TASK TO CARRY OUT - Each line of the data below holding the word "none" must be copied.

TASK MATERIAL -
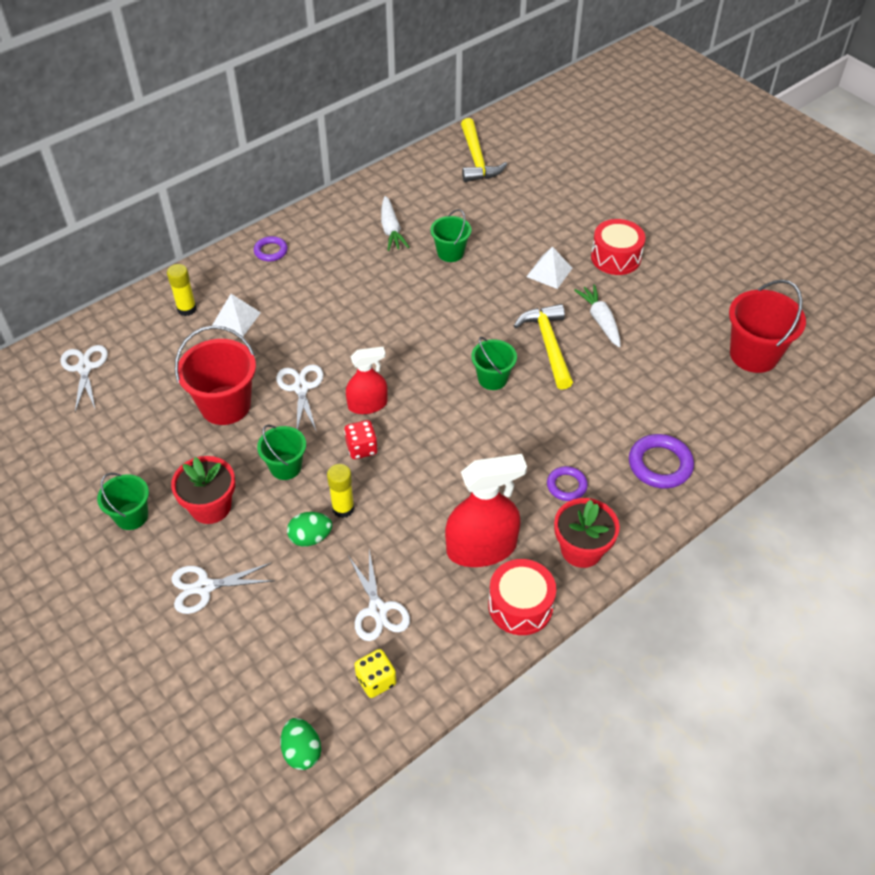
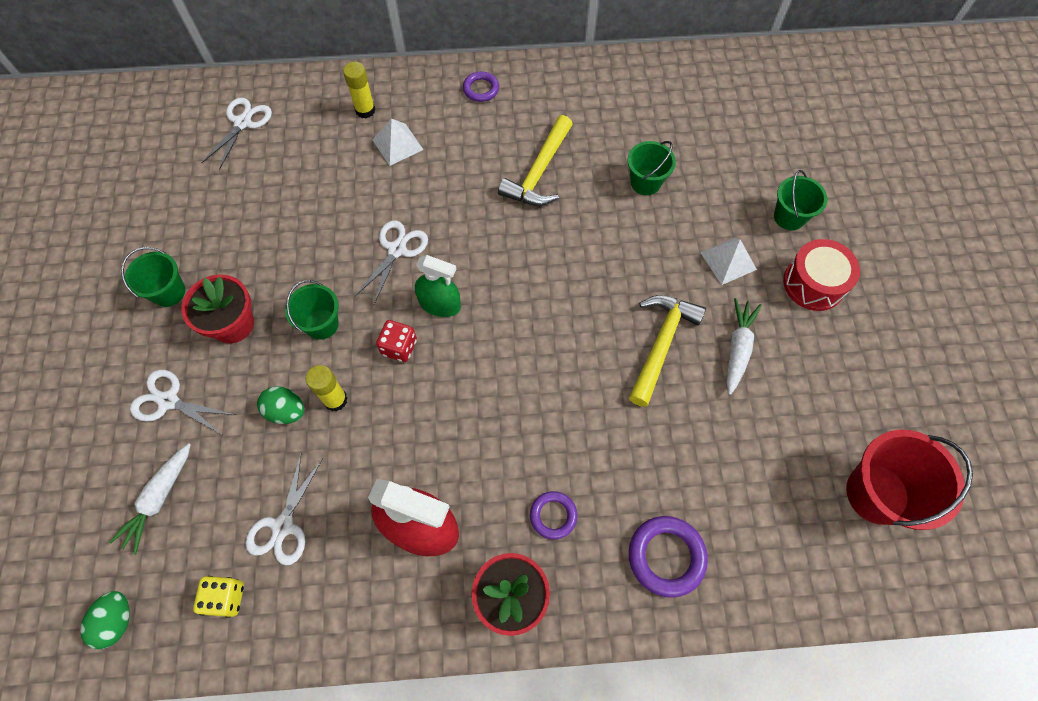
camera: 35 degrees right, 15 degrees up
(225, 405) = (321, 228): red bucket -> none
(367, 405) = (440, 304): red spray bottle -> green spray bottle
(391, 230) = (608, 125): white carrot -> white carrot (159, 499)
(477, 159) = (755, 89): yellow hammer -> yellow hammer (539, 172)
(492, 379) = (576, 348): green bucket -> green bucket (789, 217)
(520, 606) = (406, 616): red drum -> none

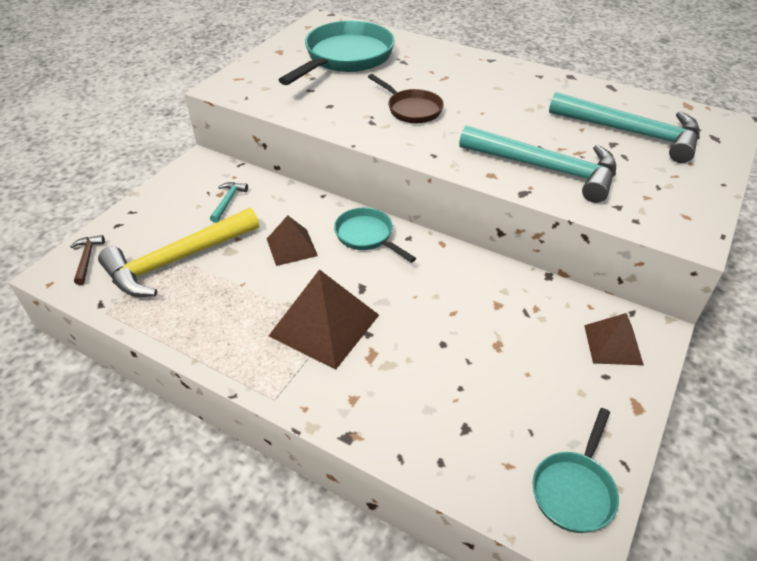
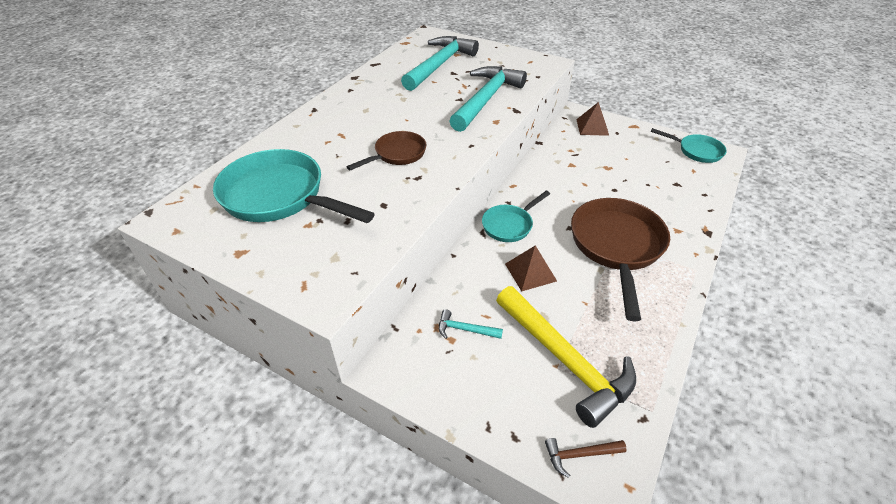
camera: 90 degrees left, 0 degrees up
(324, 325) = (616, 247): brown pyramid -> brown pan

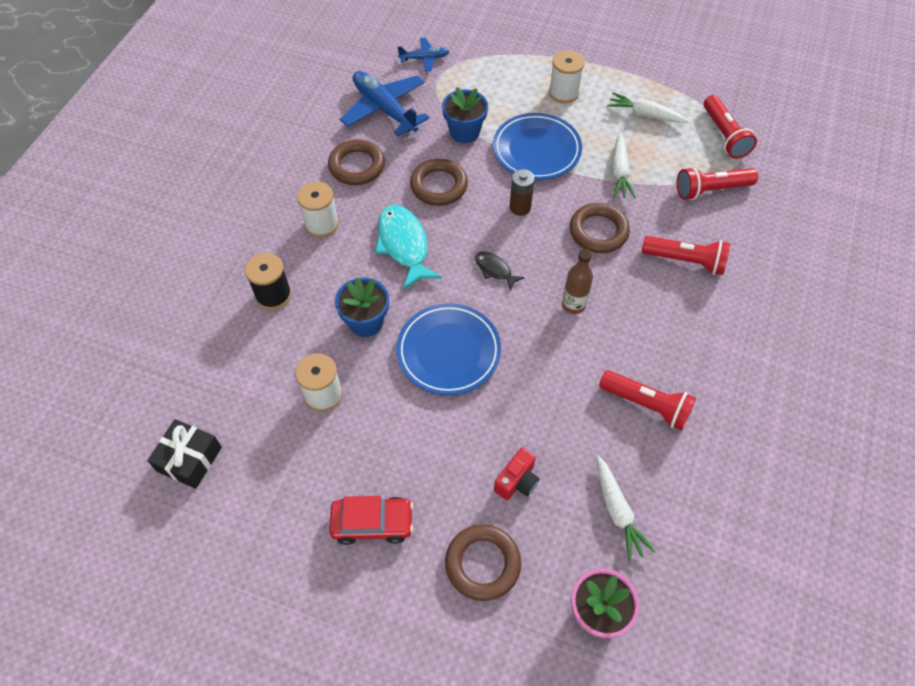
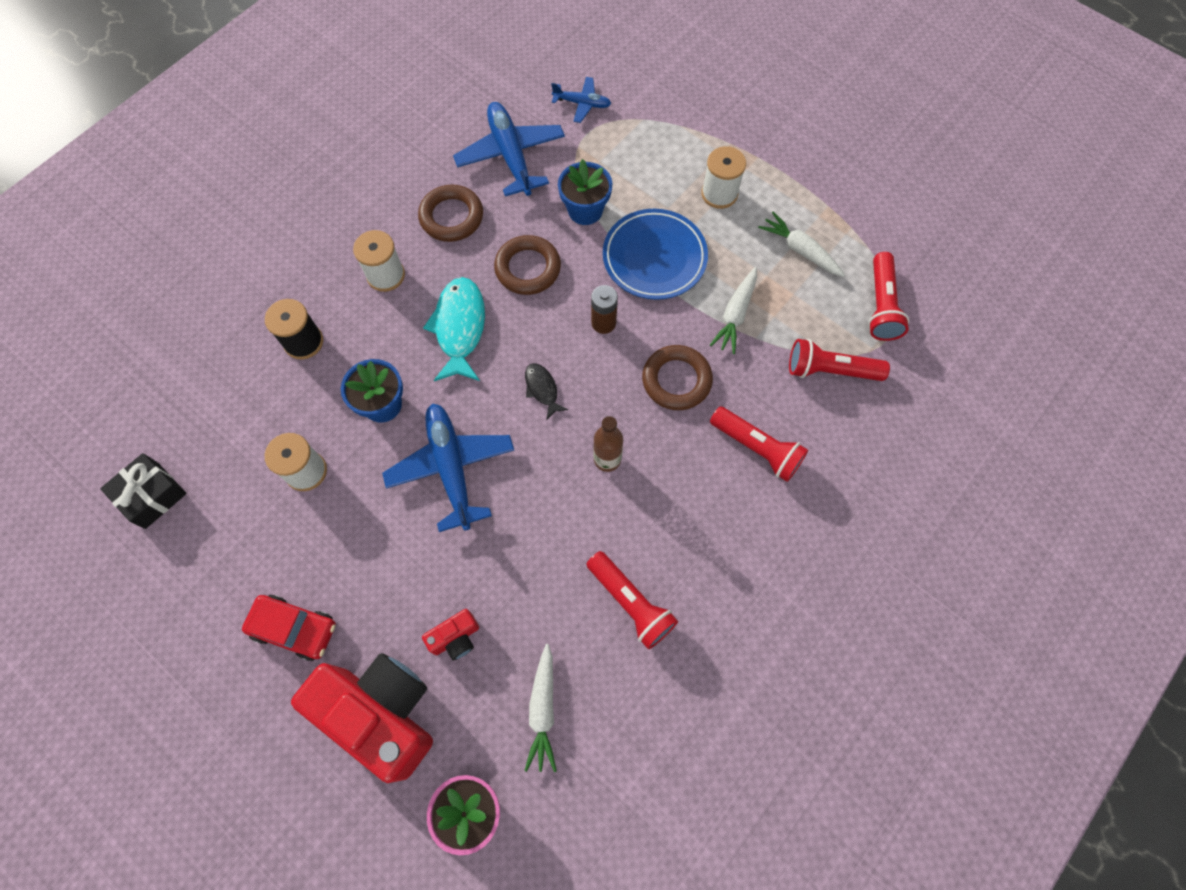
camera: 20 degrees right, 10 degrees up
(448, 351) = (451, 468): blue plate -> blue plane
(482, 564) = (382, 713): brown ring -> red camera

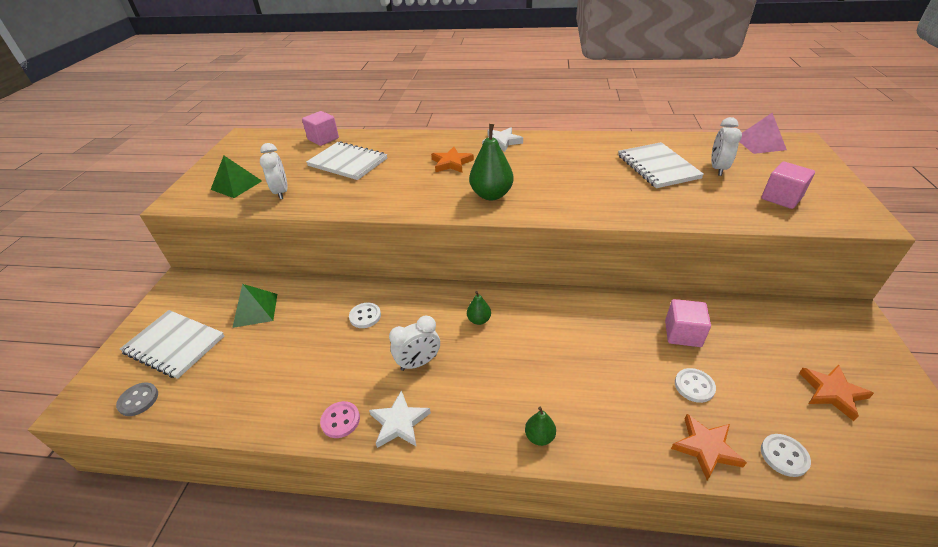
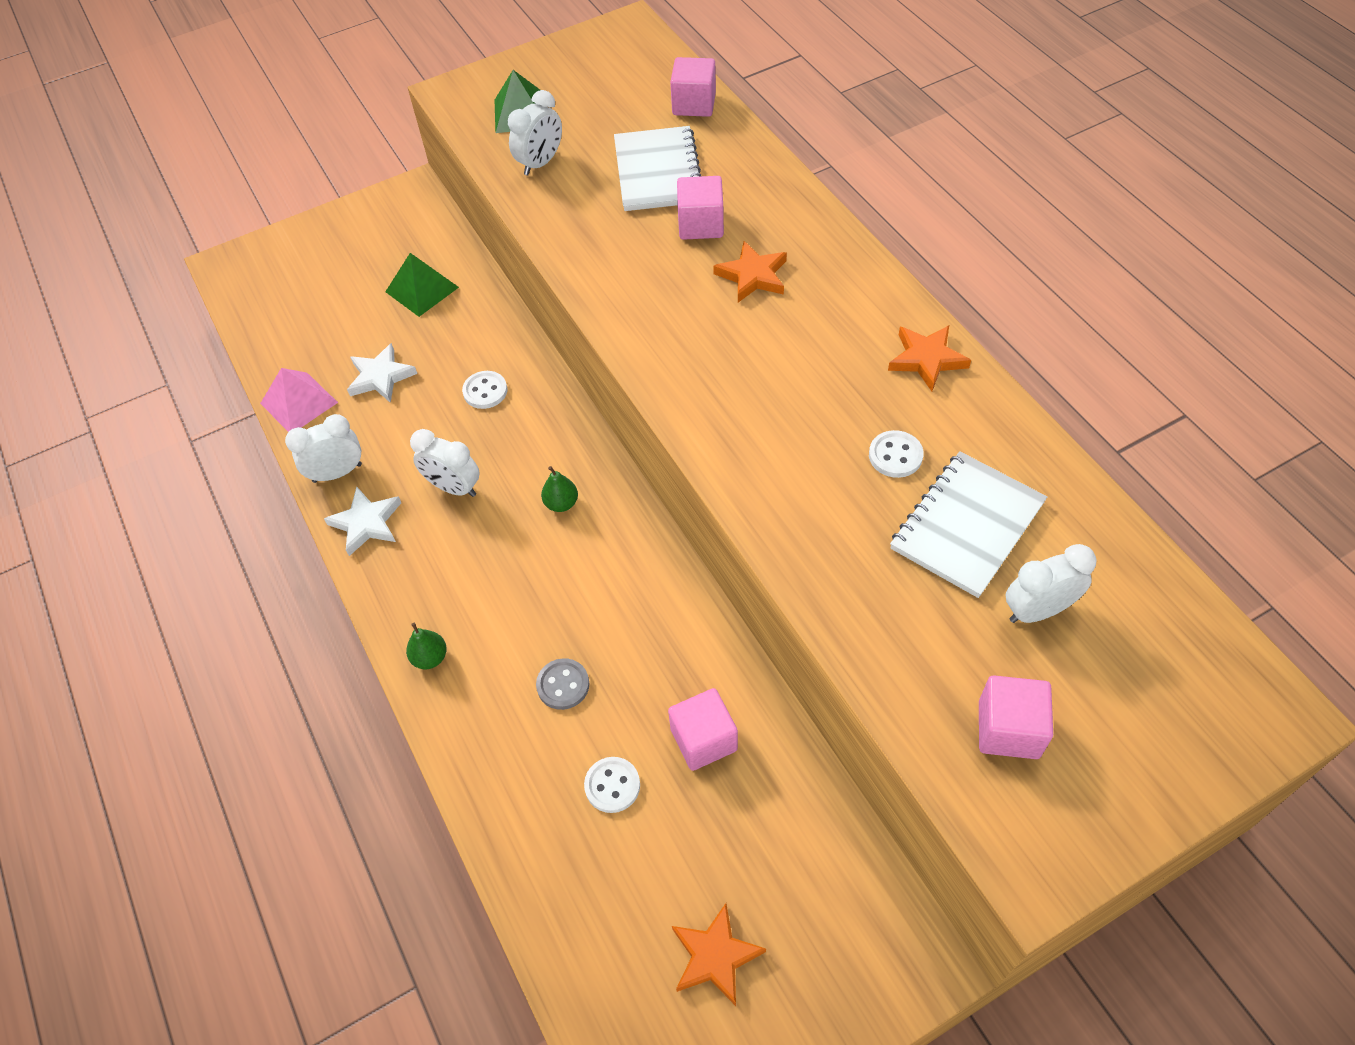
camera: 55 degrees right, 15 degrees up
(138, 400) = (257, 302): grey button -> grey button (563, 685)
(174, 345) = (332, 268): white notebook -> none
(340, 420) = (337, 473): pink button -> white clock
(399, 164) = (701, 224): none -> pink cube
(491, 195) = (707, 366): green pear -> none
(501, 142) = (868, 294): white star -> white star (381, 377)
(706, 448) = (520, 829): orange star -> orange star (926, 359)
(760, 143) = (1204, 647): pink pyramid -> pink pyramid (298, 403)
(784, 456) = (562, 918): white button -> white button (895, 455)

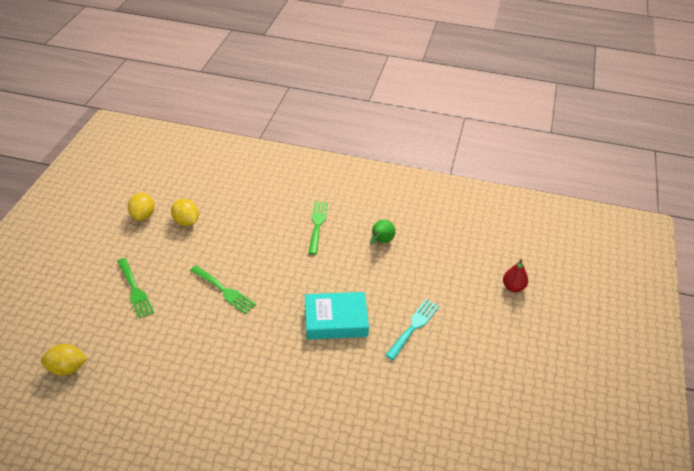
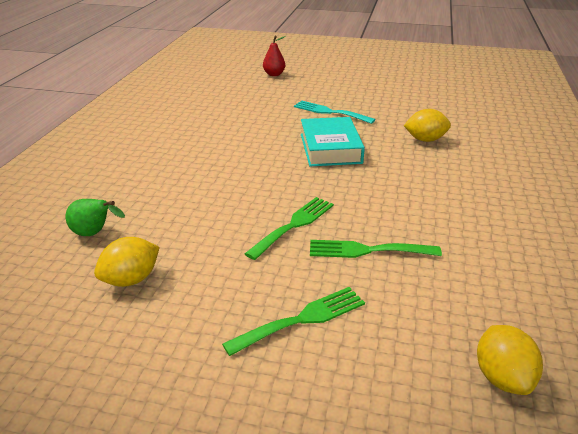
camera: 90 degrees left, 10 degrees down
(143, 216) = (96, 341): yellow lemon -> yellow lemon (425, 140)
(317, 224) = (169, 163): green fork -> green fork (367, 250)
(381, 242) = (207, 126): green pear -> green pear (95, 234)

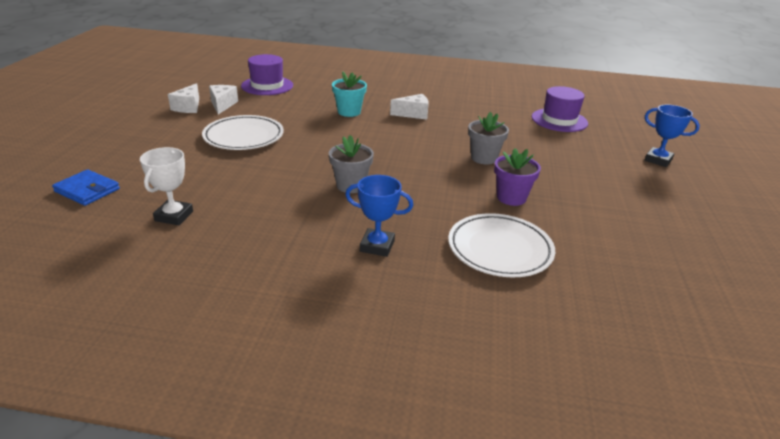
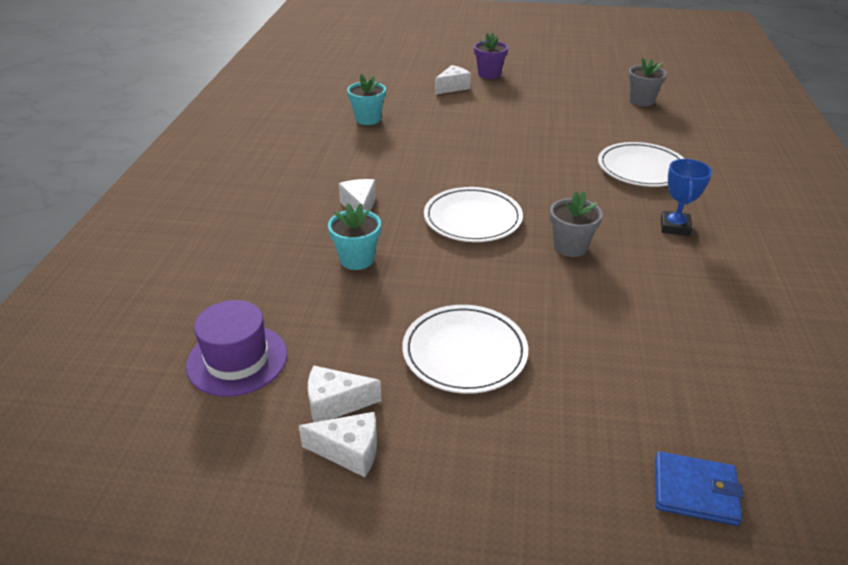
camera: 90 degrees left, 5 degrees up
(87, 190) = (695, 491): blue wallet -> blue wallet turned 75 degrees clockwise
(174, 216) = (705, 375): white trophy -> none
(396, 150) = (472, 219): none -> white plate
(484, 158) = (475, 166): grey flower pot -> grey flower pot (641, 101)
(511, 197) = (553, 158): purple flower pot -> purple flower pot (489, 74)
(559, 120) = (368, 119): purple hat -> turquoise flower pot
(658, 160) = (452, 87): blue trophy -> white cheese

SOLUTION -
(225, 405) = (321, 228): red bucket -> none
(520, 606) = (406, 616): red drum -> none
(174, 345) = (332, 268): white notebook -> none
(399, 164) = (701, 224): none -> pink cube
(491, 195) = (707, 366): green pear -> none
(174, 216) = (705, 375): white trophy -> none
(396, 150) = (472, 219): none -> white plate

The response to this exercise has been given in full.